■ **RECORDS TO USE**:
****************

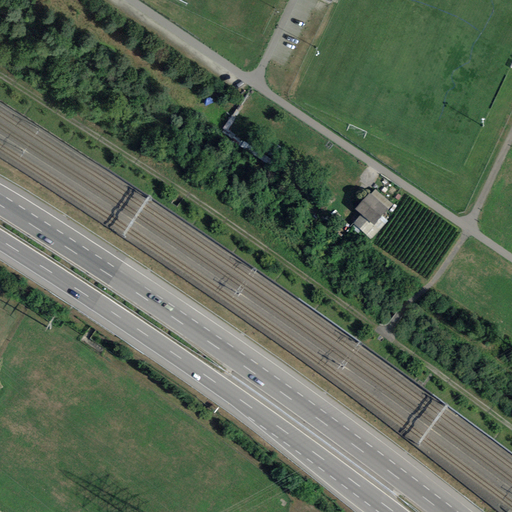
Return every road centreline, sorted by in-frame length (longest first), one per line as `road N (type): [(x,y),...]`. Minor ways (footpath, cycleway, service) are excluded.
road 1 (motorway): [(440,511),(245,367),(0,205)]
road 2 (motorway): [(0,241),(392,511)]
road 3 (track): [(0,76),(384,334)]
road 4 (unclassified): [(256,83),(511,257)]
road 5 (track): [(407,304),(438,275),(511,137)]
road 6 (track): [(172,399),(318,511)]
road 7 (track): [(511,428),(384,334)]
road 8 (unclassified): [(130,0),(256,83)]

****************

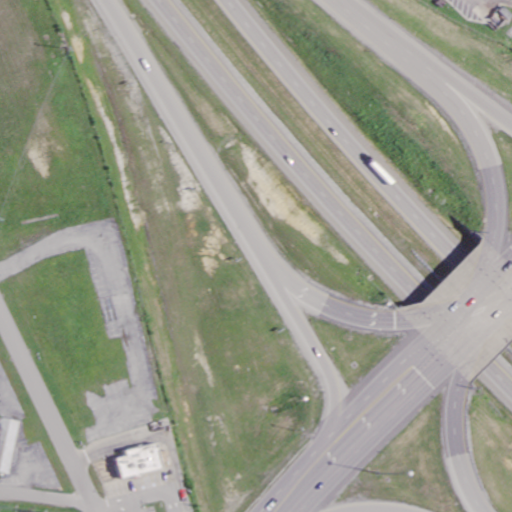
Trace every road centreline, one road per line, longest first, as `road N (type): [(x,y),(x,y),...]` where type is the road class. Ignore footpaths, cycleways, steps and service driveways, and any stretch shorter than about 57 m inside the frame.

****************

■ **DIRECTION**: Write everything from the line containing "Return every road" down to the line containing "road 8 (unclassified): [(130,0),(256,83)]" as a JSON list of strings, one string per line, leaving out any blank lines.

■ **WORKED SOLUTION**:
[
  "Return every road centreline, sorted by in-frame length (longest first), one per line as `road N (type): [(x,y),...]`. Minor ways (footpath, cycleway, service) are excluded.",
  "road 1 (motorway): [(440,511),(245,367),(0,205)]",
  "road 2 (motorway): [(0,241),(392,511)]",
  "road 3 (track): [(0,76),(384,334)]",
  "road 4 (unclassified): [(256,83),(511,257)]",
  "road 5 (track): [(407,304),(438,275),(511,137)]",
  "road 6 (track): [(172,399),(318,511)]",
  "road 7 (track): [(511,428),(384,334)]",
  "road 8 (unclassified): [(130,0),(256,83)]"
]